DATASET EXCERPTS -
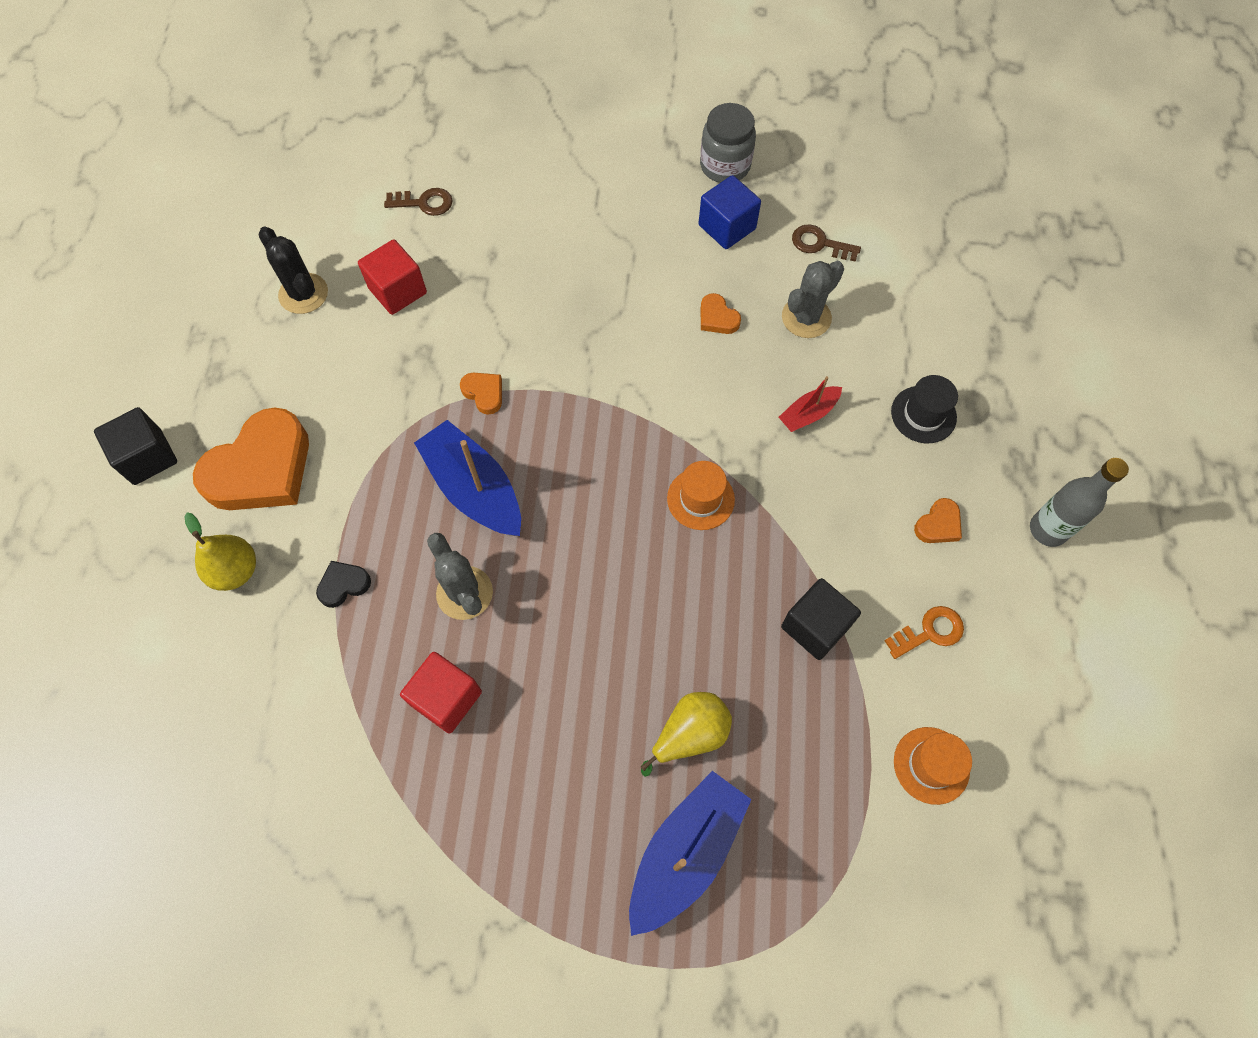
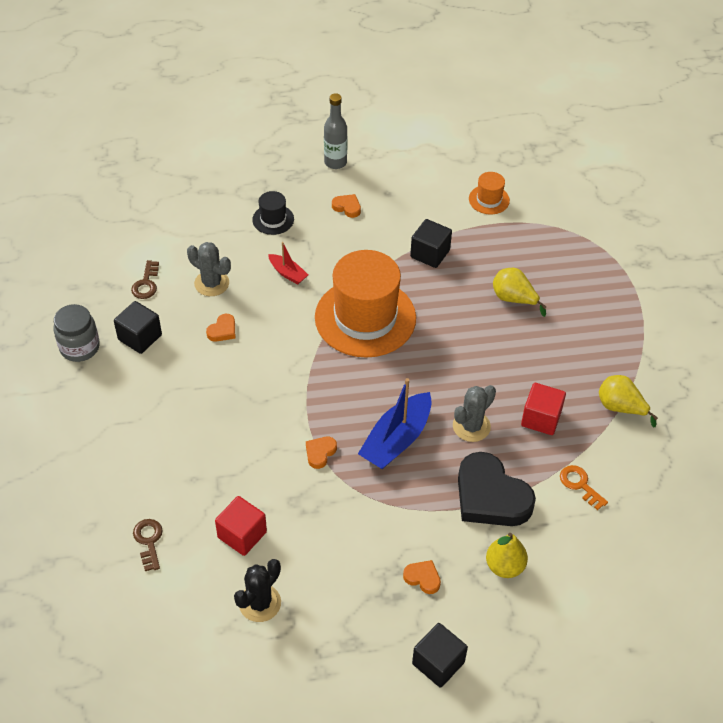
camera: 105 degrees left, 15 degrees down
orange heart [193,407,309,510] -> orange heart [403,560,441,594], size x0.43
black heart [316,561,371,608] -> black heart [458,452,536,526], size x2.32
blue boat [629,771,752,936] -> none
orange hat [667,461,735,530] -> orange hat [315,250,416,358], size x2.28
blue cube [699,175,761,249] -> black cube [114,301,162,354]
orange key [885,606,964,659] -> orange key moved to [560,465,608,510]
none -> yellow pear [599,375,658,427]

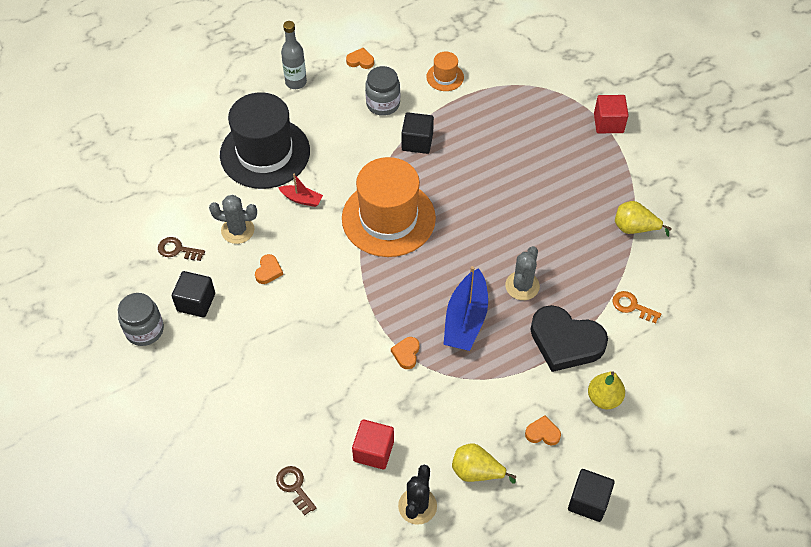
camera: 20 degrees left, 5 degrees up
brown key [131,260,159,299] -> brown key turned 120 degrees clockwise [158,237,205,261]
black hat [252,191,294,235] -> black hat [220,92,310,189], size x2.28
orange heart [332,194,361,218] -> orange heart moved to [346,48,374,69]
yellow pear [493,268,546,317] -> yellow pear moved to [452,443,516,484]
red cube [521,383,566,435] -> red cube moved to [594,95,629,133]
none -> grey jar [365,66,400,116]

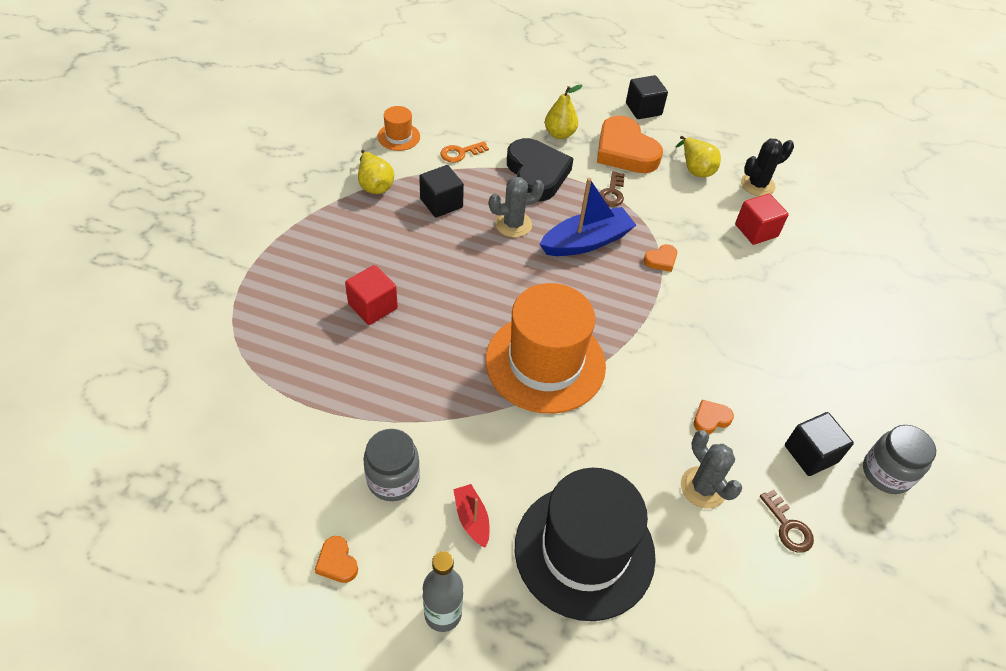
camera: 135 degrees left, 5 degrees down
brown key [276,466,316,516] -> brown key moved to [599,171,624,207]
red boat [278,174,323,207] -> red boat moved to [453,484,489,548]
black cube [402,112,434,154] -> black cube moved to [419,165,464,217]
orange hat [426,52,464,91] -> orange hat moved to [378,106,420,151]
orange heart [525,415,561,445] -> orange heart [597,116,663,173], size x2.32
red cube [594,95,629,133] -> red cube moved to [345,265,398,325]
orange key [612,291,661,324] -> orange key turned 75 degrees clockwise [440,141,489,163]

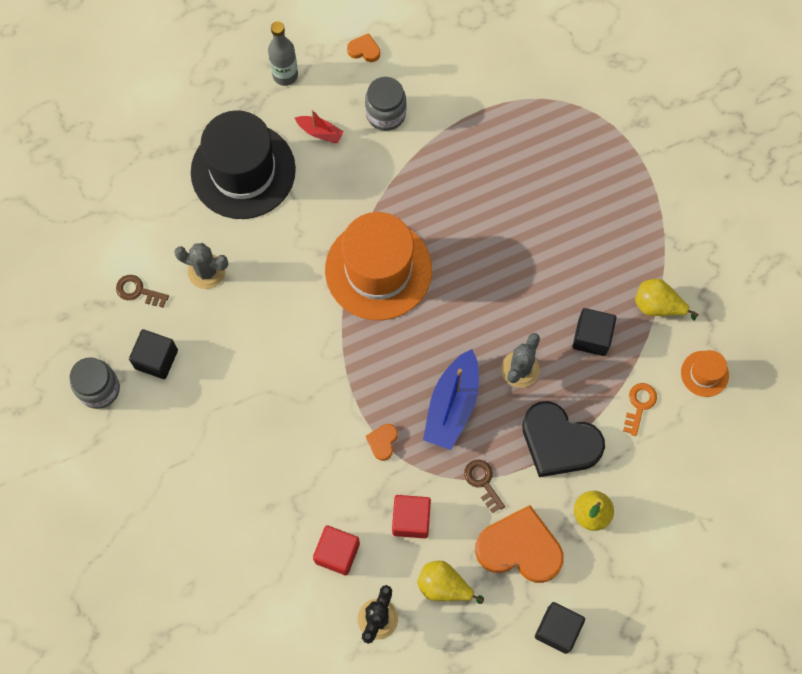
camera: 140 degrees right, 20 degrees up
red cube [345,265,398,325] -> red cube moved to [392,495,431,538]
orange heart [694,400,734,434] -> none

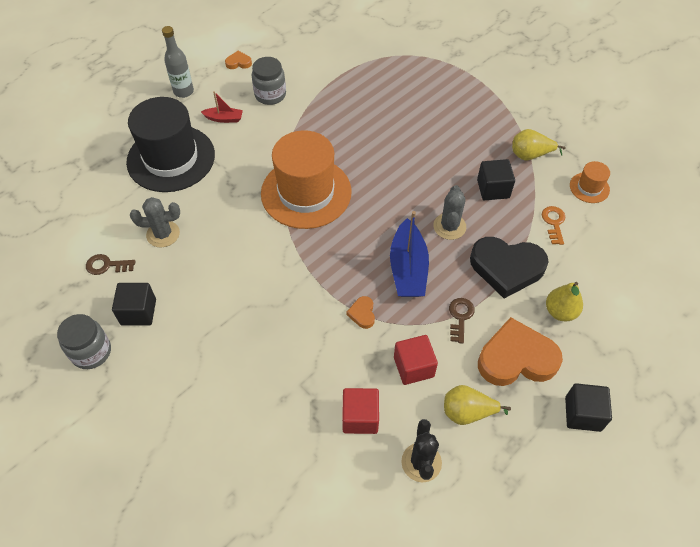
camera: 20 degrees left, 15 degrees down
brown key [464,460,505,513] -> brown key turned 60 degrees clockwise [449,298,475,344]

YOUR ASSIGNMENT - Write out again, word for word, the lines from the one holding "none -> grey jar [365,66,400,116]" through the final line of the listing, including both ends but no pictures.

PROBLEM SOLUTION -
none -> grey jar [365,66,400,116]

camera: 135 degrees left, 5 degrees down
brown key [276,466,316,516] -> brown key moved to [599,171,624,207]
red boat [278,174,323,207] -> red boat moved to [453,484,489,548]
black cube [402,112,434,154] -> black cube moved to [419,165,464,217]
orange hat [426,52,464,91] -> orange hat moved to [378,106,420,151]
orange heart [525,415,561,445] -> orange heart [597,116,663,173], size x2.32
red cube [594,95,629,133] -> red cube moved to [345,265,398,325]
orange key [612,291,661,324] -> orange key turned 75 degrees clockwise [440,141,489,163]

camera: 140 degrees right, 20 degrees up
red cube [345,265,398,325] -> red cube moved to [392,495,431,538]
orange heart [694,400,734,434] -> none

camera: 20 degrees left, 15 degrees down
brown key [464,460,505,513] -> brown key turned 60 degrees clockwise [449,298,475,344]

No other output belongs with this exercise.